DATA RECORDS –
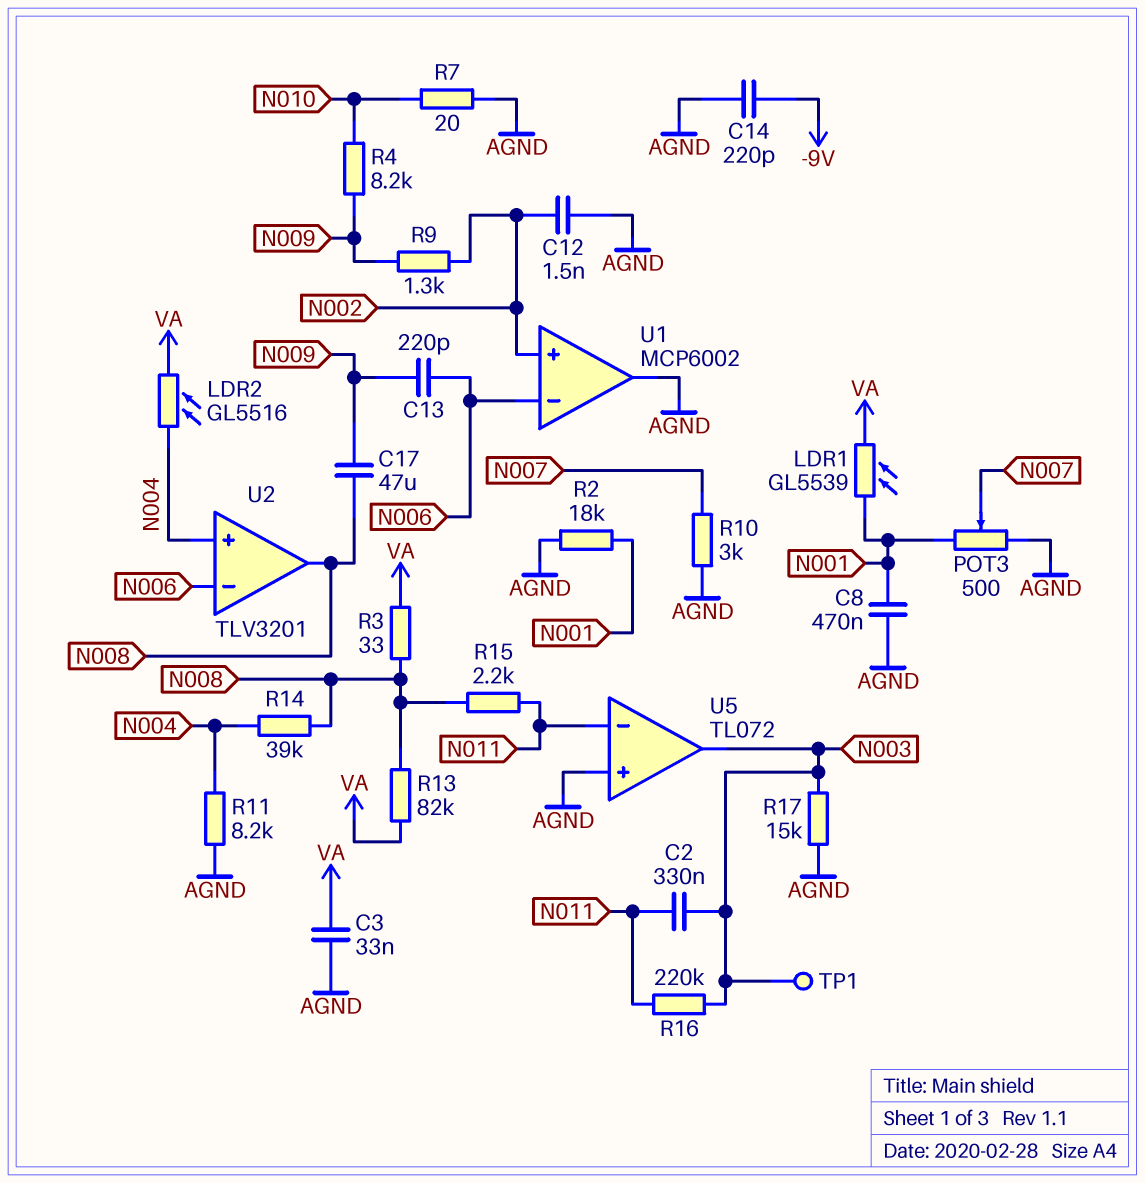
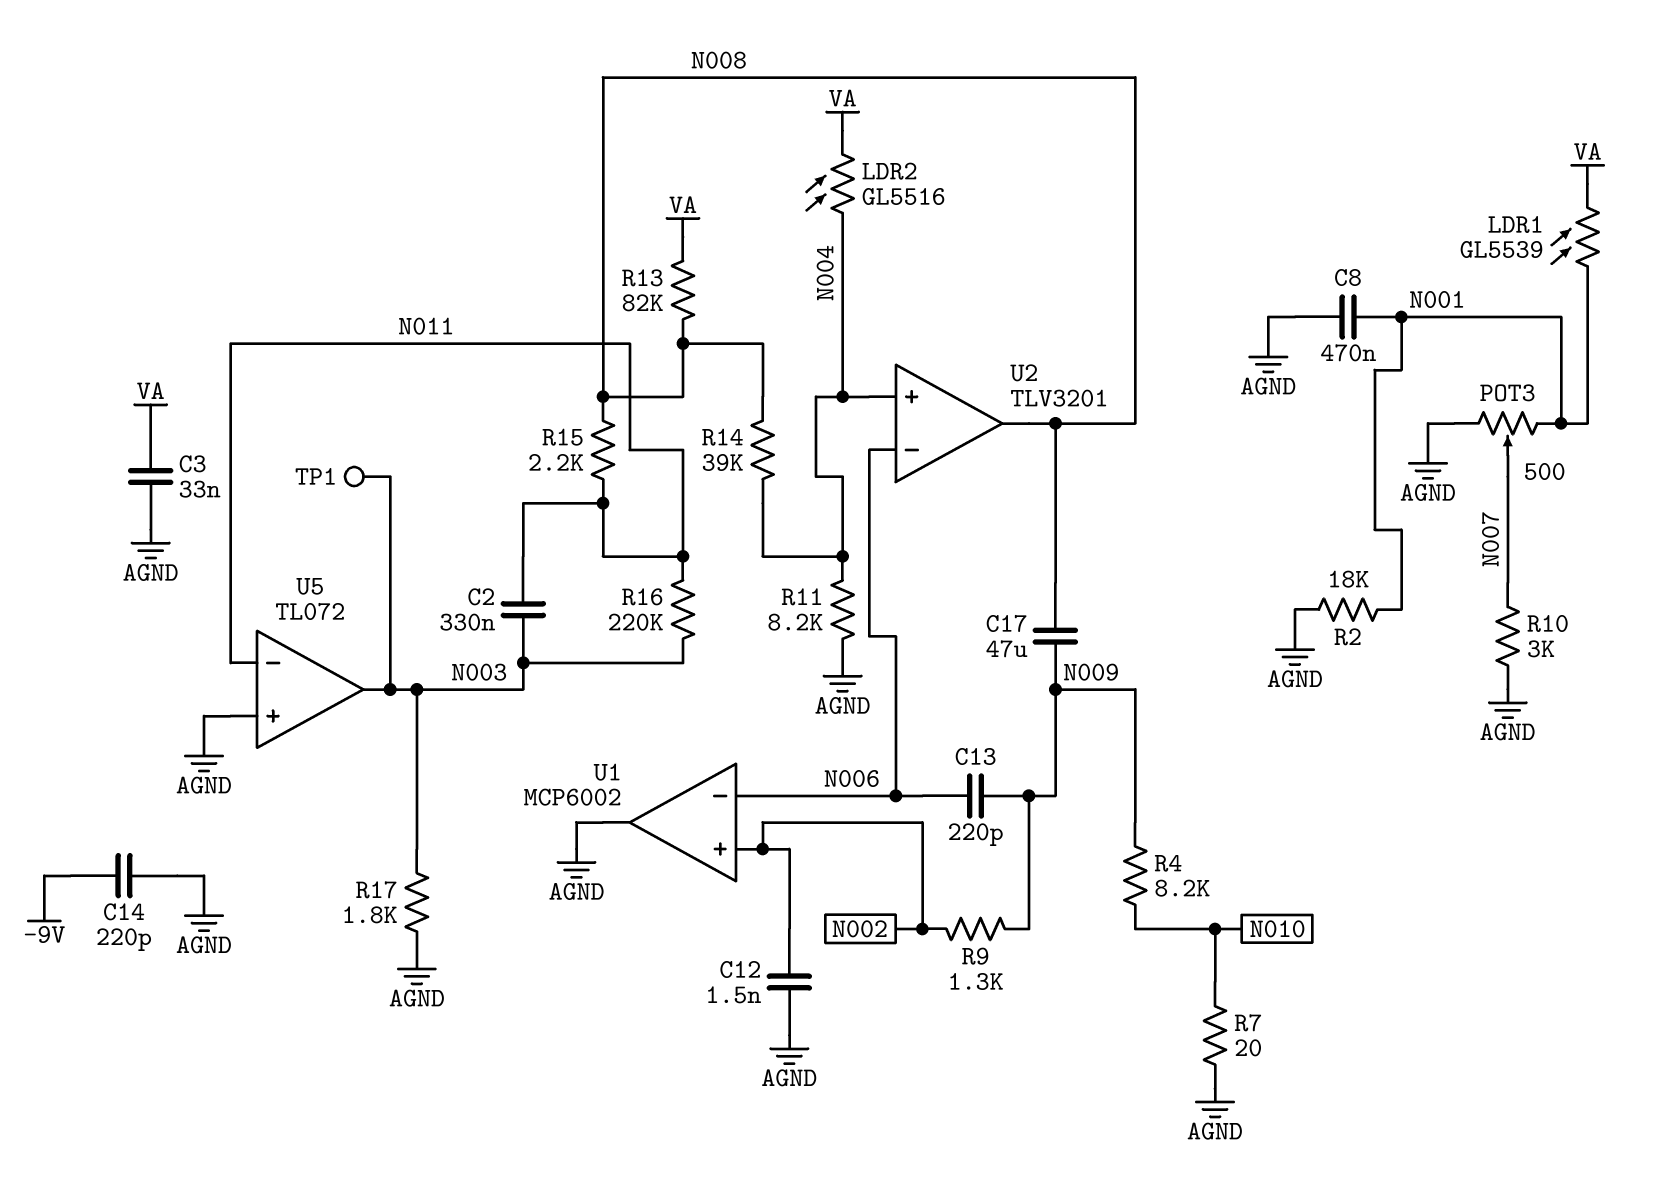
R3: 33 (N008, VA) -> none
R17: 15k (AGND, N003) -> 1.8k (AGND, N003)

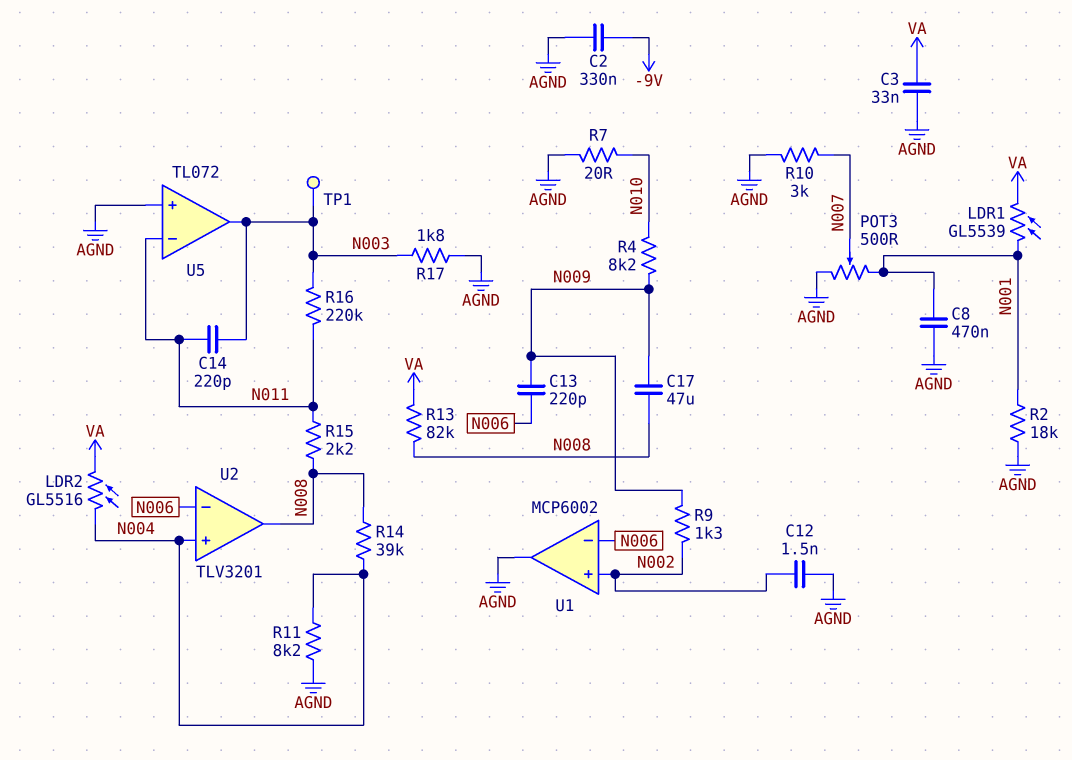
C2: 330nF (N003, N011) -> 330nF (-9V, AGND)
C14: 220pF (-9V, AGND) -> 220pF (N003, N011)

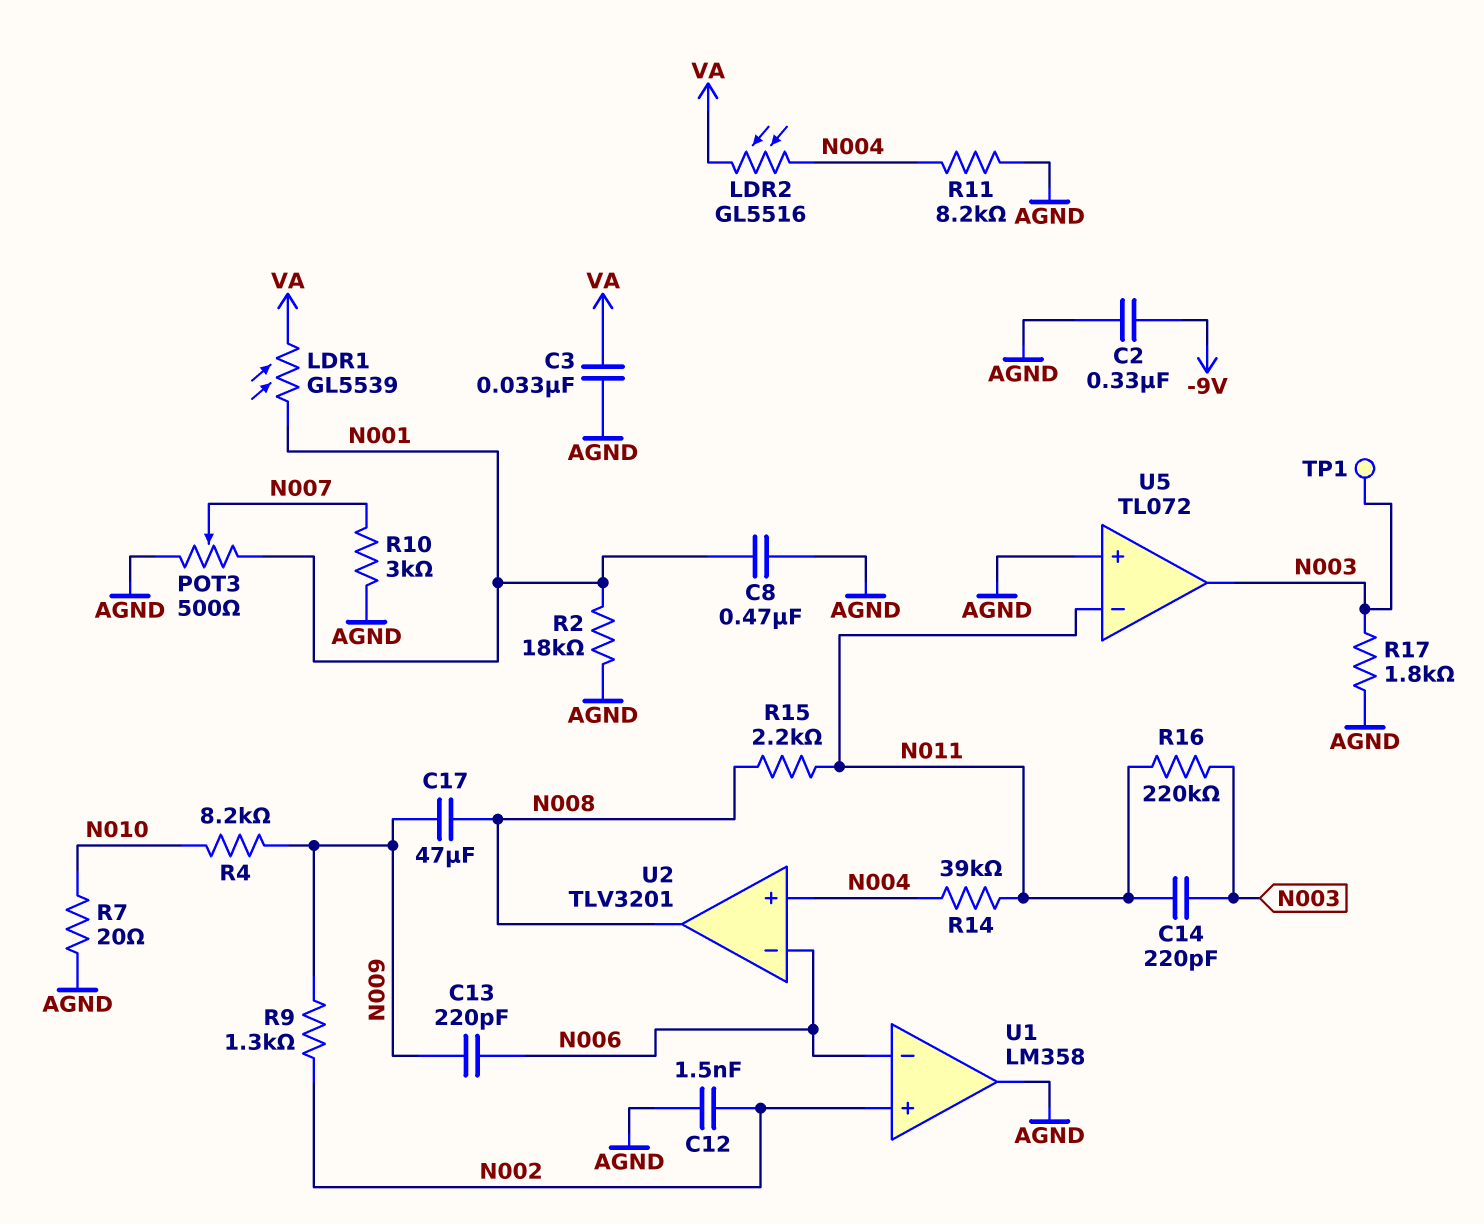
R13: 82k (N008, VA) -> none
R14: 39k (N004, N008) -> 39k (N004, N011)
U1: MCP6002 -> LM358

WHAT THE TASK ASKS – Could you transcribe every entry above exactly, leaving out the images?

THE ANSWER –
R3: 33 (N008, VA) -> none
R17: 15k (AGND, N003) -> 1.8k (AGND, N003)

C2: 330nF (N003, N011) -> 330nF (-9V, AGND)
C14: 220pF (-9V, AGND) -> 220pF (N003, N011)

R13: 82k (N008, VA) -> none
R14: 39k (N004, N008) -> 39k (N004, N011)
U1: MCP6002 -> LM358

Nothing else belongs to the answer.